Prompt >> Return each line of the listing below, unchanged, and omit the images.
+ + +
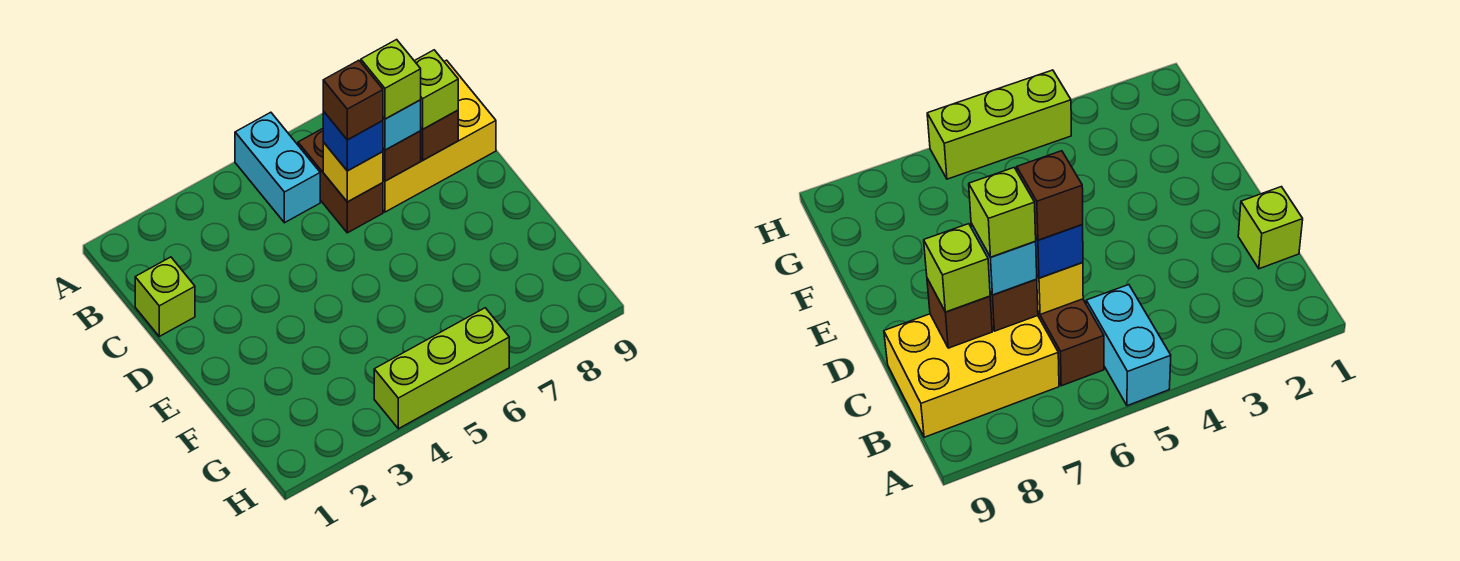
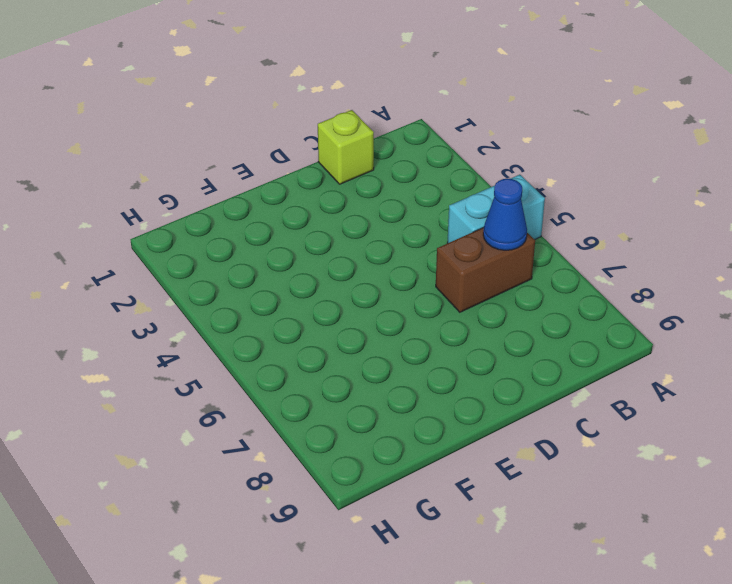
blue cone B6 level 2 -> none
none -> yellow brick B7:C9 level 1
none -> lime brick H4:H6 level 1
none -> yellow brick C6 level 2

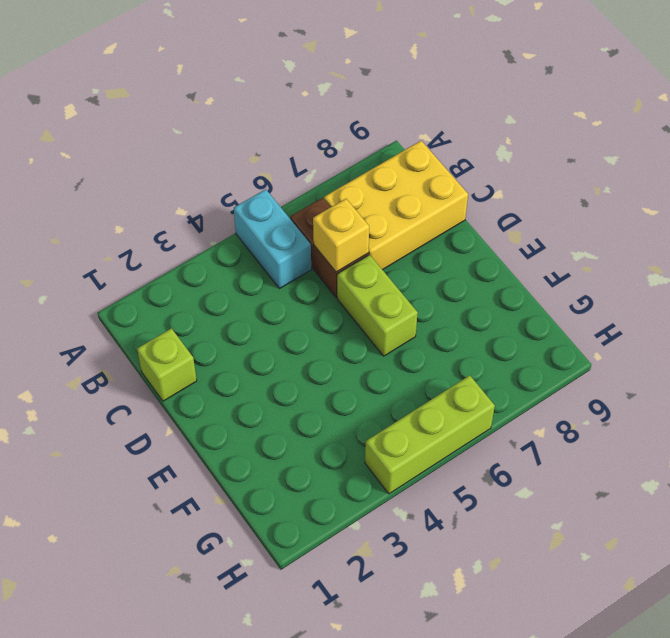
lime brick D6:E6 level 1 -> none
none -> brown brick C7 level 2
none -> brown brick C8 level 2
none -> blue brick C6 level 3

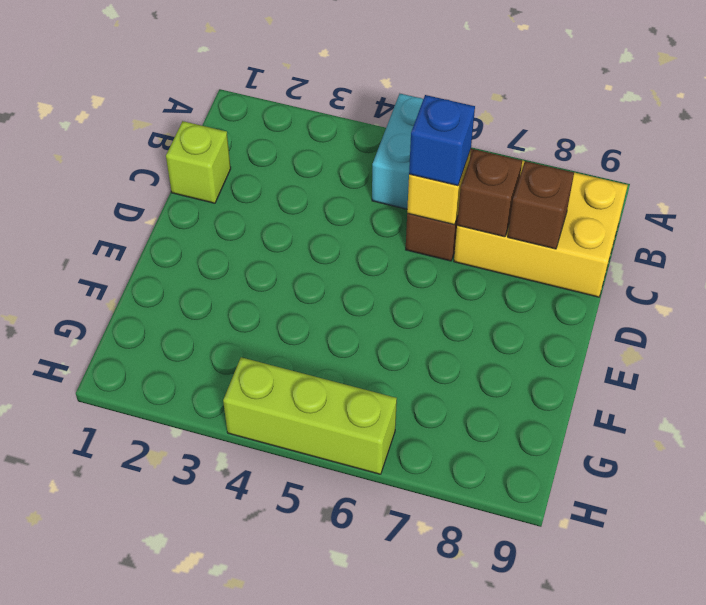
none -> cyan brick C7 level 3
none -> lime brick C8 level 3
none -> brown brick C6 level 4

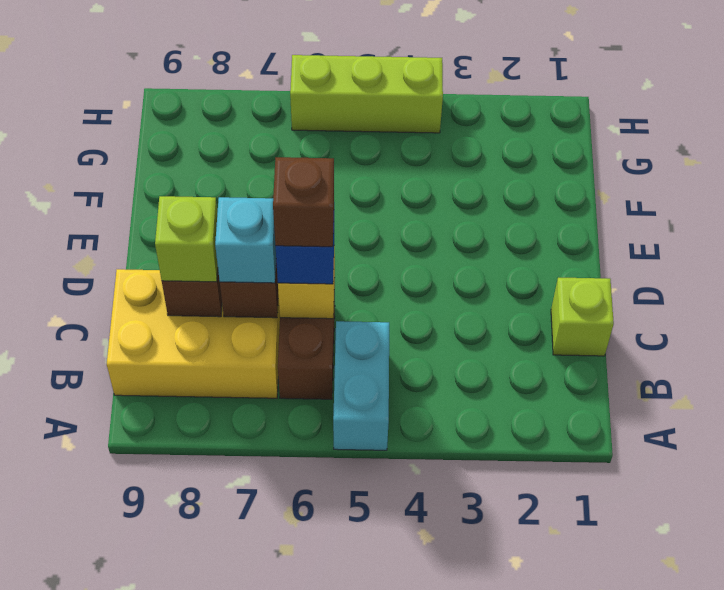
none -> lime brick C7 level 4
+ + +
Solution to the exercise >>
blue cone B6 level 2 -> none
none -> yellow brick B7:C9 level 1
none -> lime brick H4:H6 level 1
none -> yellow brick C6 level 2

lime brick D6:E6 level 1 -> none
none -> brown brick C7 level 2
none -> brown brick C8 level 2
none -> blue brick C6 level 3

none -> cyan brick C7 level 3
none -> lime brick C8 level 3
none -> brown brick C6 level 4

none -> lime brick C7 level 4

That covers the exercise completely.